=== Data segment ===

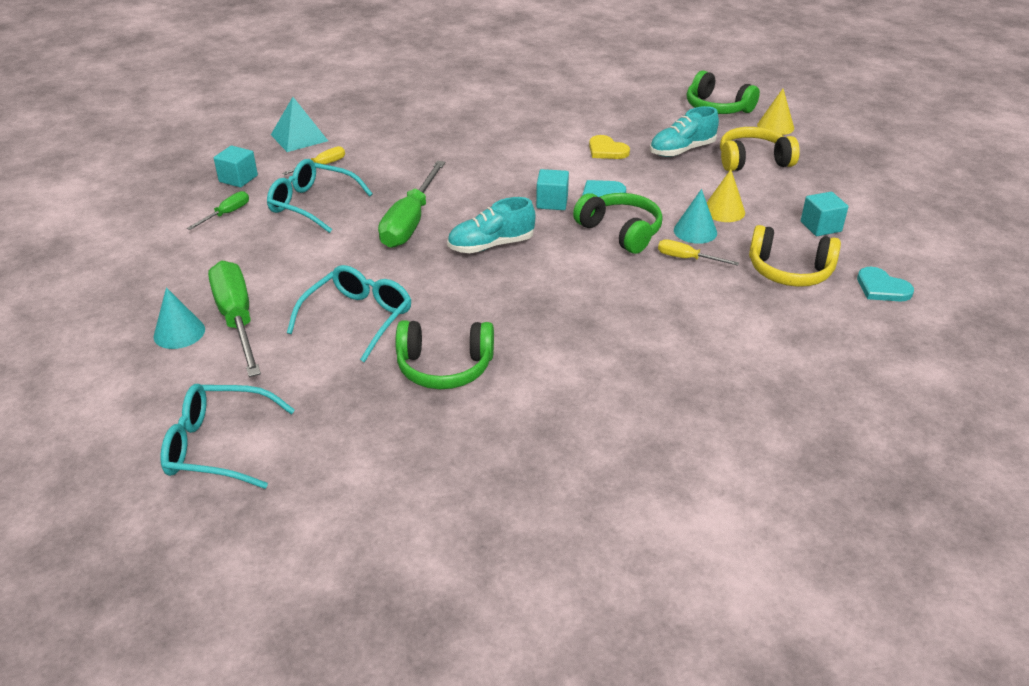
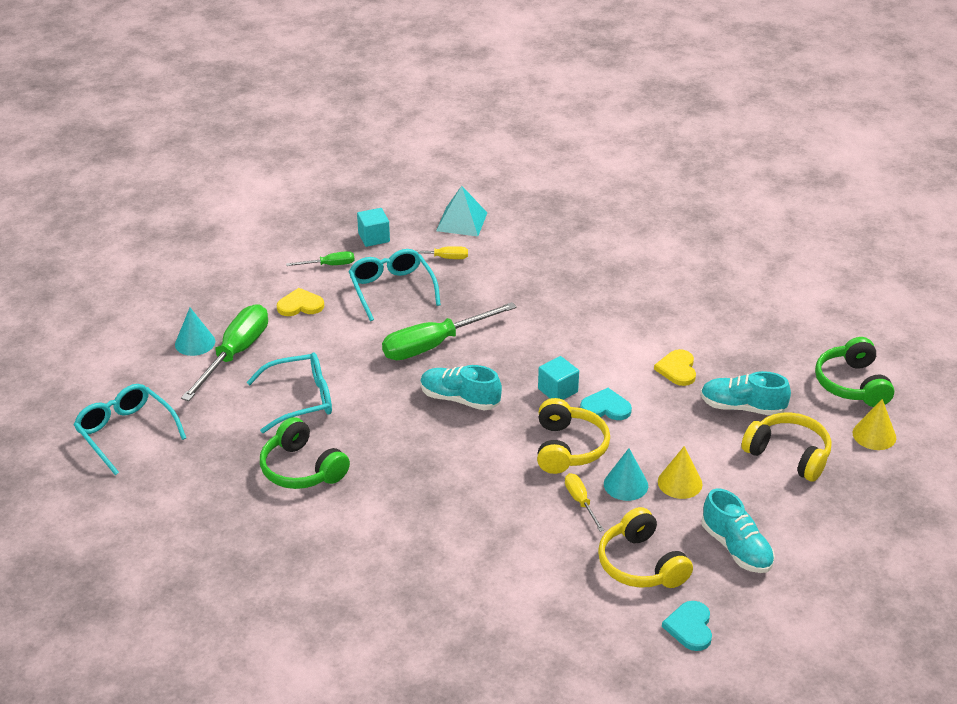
camera: 45 degrees right, 0 degrees up
green headphones [573,193,662,254] -> yellow headphones [537,398,610,474]
turquoise cube [801,192,848,236] -> turquoise shoe [702,488,775,573]
none -> yellow heart [277,288,324,316]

===

Aim of the exercise: An exact copy of the lines from the one holding "turquoise cube [801,192,848,236]" through the end of the data is the whole answer.

Output of the exercise:
turquoise cube [801,192,848,236] -> turquoise shoe [702,488,775,573]
none -> yellow heart [277,288,324,316]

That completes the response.